*** Opening Data excerpts ***

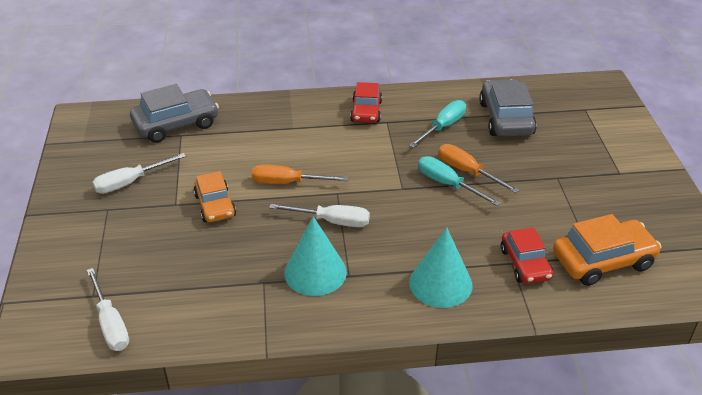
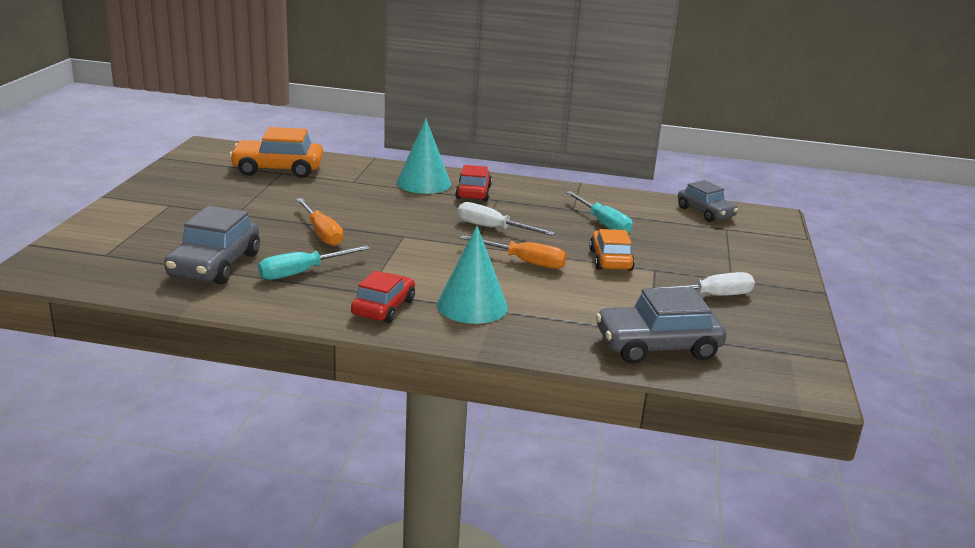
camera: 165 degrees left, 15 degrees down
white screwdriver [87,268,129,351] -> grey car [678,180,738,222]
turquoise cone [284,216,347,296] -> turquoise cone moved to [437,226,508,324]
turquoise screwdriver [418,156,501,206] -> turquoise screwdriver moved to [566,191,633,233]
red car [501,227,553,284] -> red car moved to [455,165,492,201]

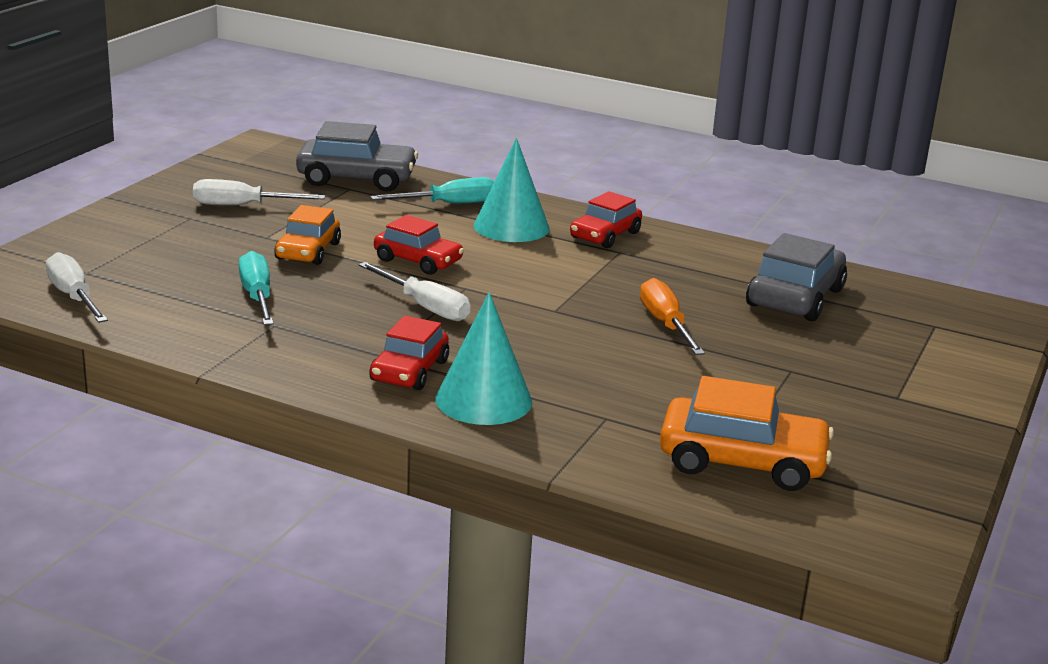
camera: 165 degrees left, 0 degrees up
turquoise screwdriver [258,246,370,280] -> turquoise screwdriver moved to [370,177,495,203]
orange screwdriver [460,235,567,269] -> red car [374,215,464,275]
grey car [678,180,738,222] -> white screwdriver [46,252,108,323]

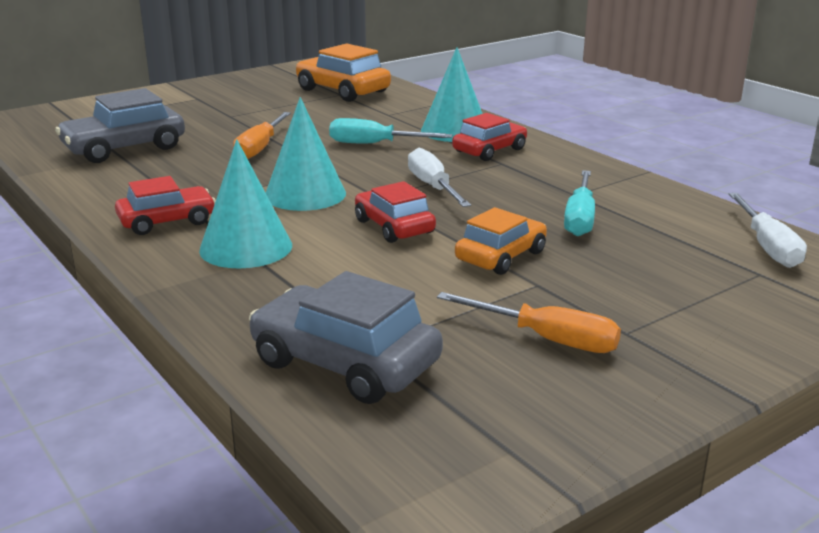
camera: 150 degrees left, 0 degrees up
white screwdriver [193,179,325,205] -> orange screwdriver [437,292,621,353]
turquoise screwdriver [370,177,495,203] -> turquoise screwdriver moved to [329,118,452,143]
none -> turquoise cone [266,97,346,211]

*** Closing Data excerpts ***
*** Opening Data excerpts ***

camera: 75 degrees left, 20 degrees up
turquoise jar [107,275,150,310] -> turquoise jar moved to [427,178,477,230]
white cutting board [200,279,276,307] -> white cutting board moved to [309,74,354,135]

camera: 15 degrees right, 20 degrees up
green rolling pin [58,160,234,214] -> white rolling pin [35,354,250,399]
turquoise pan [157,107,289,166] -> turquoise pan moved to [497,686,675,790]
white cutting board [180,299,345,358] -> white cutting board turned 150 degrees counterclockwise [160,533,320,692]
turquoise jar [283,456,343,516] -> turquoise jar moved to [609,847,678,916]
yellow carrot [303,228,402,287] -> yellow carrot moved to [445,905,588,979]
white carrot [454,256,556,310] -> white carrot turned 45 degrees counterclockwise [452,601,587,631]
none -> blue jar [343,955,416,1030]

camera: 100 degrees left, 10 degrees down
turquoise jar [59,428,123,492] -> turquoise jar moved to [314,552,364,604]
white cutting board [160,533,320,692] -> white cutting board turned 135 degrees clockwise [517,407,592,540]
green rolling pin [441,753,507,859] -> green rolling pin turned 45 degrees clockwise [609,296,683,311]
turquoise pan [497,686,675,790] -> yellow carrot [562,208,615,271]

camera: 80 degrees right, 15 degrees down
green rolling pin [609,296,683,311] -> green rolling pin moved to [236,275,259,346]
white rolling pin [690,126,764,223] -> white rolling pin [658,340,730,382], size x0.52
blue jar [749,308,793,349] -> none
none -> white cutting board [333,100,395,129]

*** Closing Data excerpts ***
*** Opening Data excerpts ***

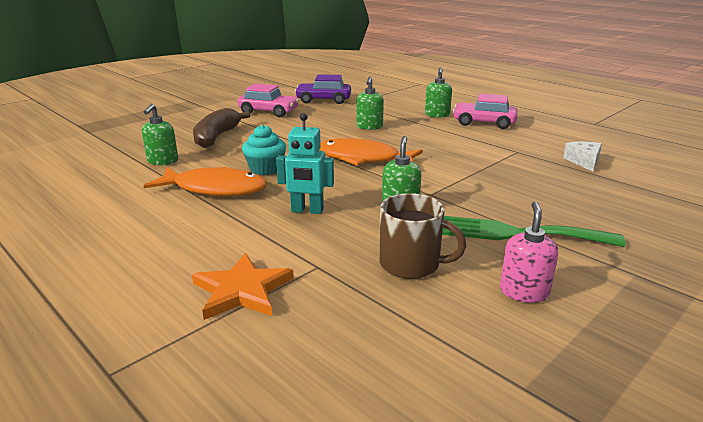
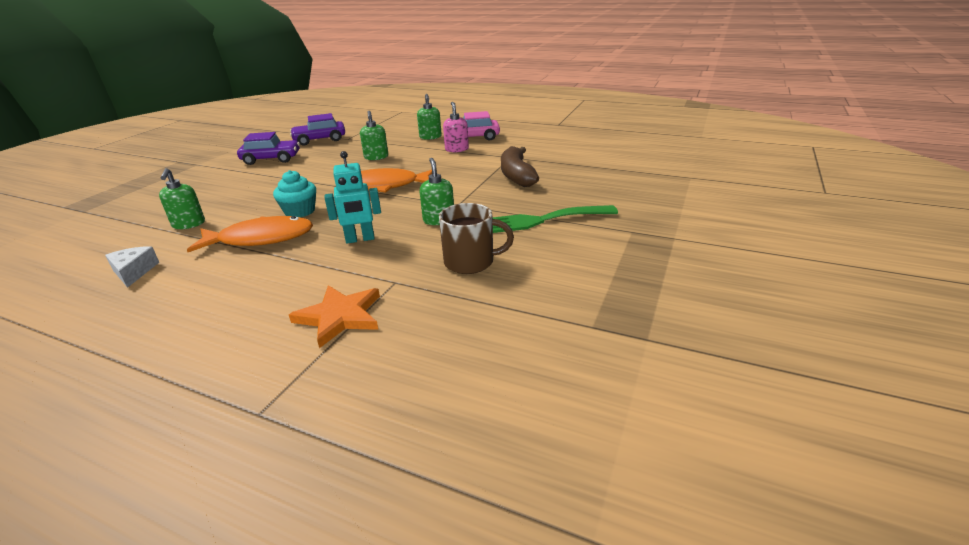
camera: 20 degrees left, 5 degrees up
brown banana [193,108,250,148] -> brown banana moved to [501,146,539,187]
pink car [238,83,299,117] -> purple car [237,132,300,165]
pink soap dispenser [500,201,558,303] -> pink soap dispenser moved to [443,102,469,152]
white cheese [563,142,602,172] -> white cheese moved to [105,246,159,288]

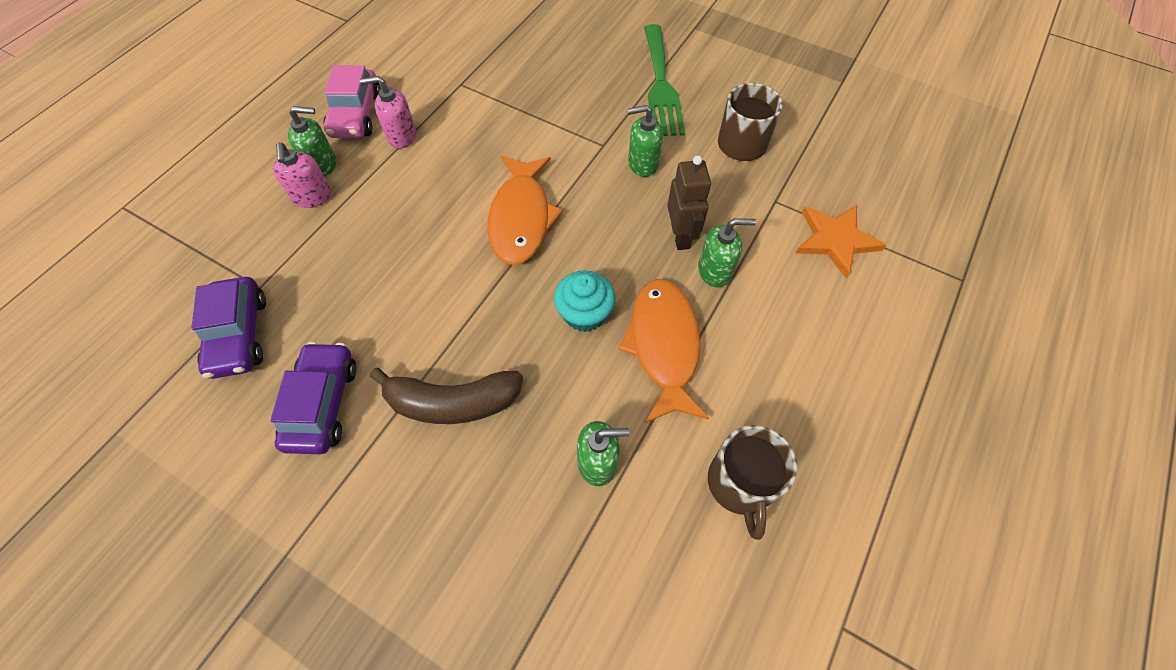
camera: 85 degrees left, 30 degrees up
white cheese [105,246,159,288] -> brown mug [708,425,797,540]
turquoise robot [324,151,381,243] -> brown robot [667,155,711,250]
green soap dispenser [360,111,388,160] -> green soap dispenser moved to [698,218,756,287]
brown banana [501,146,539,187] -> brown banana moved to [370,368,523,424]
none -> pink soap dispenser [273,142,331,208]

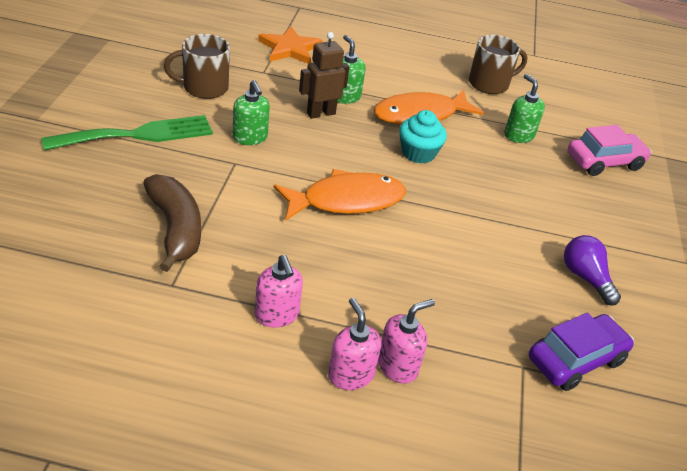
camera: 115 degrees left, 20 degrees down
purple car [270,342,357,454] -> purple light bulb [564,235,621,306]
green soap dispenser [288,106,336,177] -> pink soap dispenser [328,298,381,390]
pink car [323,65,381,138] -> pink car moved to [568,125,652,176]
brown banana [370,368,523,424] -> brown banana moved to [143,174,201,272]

*** Closing Data excerpts ***

• **What this task involves**
When the line with "camera: 15 degrees right, 20 degrees up" is reached in the data above, begin copying, and stop after the line with "none -> white cutting board [333,100,395,129]"; copy each line exactly, both ends included.

• **Exercise result**
camera: 15 degrees right, 20 degrees up
green rolling pin [58,160,234,214] -> white rolling pin [35,354,250,399]
turquoise pan [157,107,289,166] -> turquoise pan moved to [497,686,675,790]
white cutting board [180,299,345,358] -> white cutting board turned 150 degrees counterclockwise [160,533,320,692]
turquoise jar [283,456,343,516] -> turquoise jar moved to [609,847,678,916]
yellow carrot [303,228,402,287] -> yellow carrot moved to [445,905,588,979]
white carrot [454,256,556,310] -> white carrot turned 45 degrees counterclockwise [452,601,587,631]
none -> blue jar [343,955,416,1030]

camera: 100 degrees left, 10 degrees down
turquoise jar [59,428,123,492] -> turquoise jar moved to [314,552,364,604]
white cutting board [160,533,320,692] -> white cutting board turned 135 degrees clockwise [517,407,592,540]
green rolling pin [441,753,507,859] -> green rolling pin turned 45 degrees clockwise [609,296,683,311]
turquoise pan [497,686,675,790] -> yellow carrot [562,208,615,271]

camera: 80 degrees right, 15 degrees down
green rolling pin [609,296,683,311] -> green rolling pin moved to [236,275,259,346]
white rolling pin [690,126,764,223] -> white rolling pin [658,340,730,382], size x0.52
blue jar [749,308,793,349] -> none
none -> white cutting board [333,100,395,129]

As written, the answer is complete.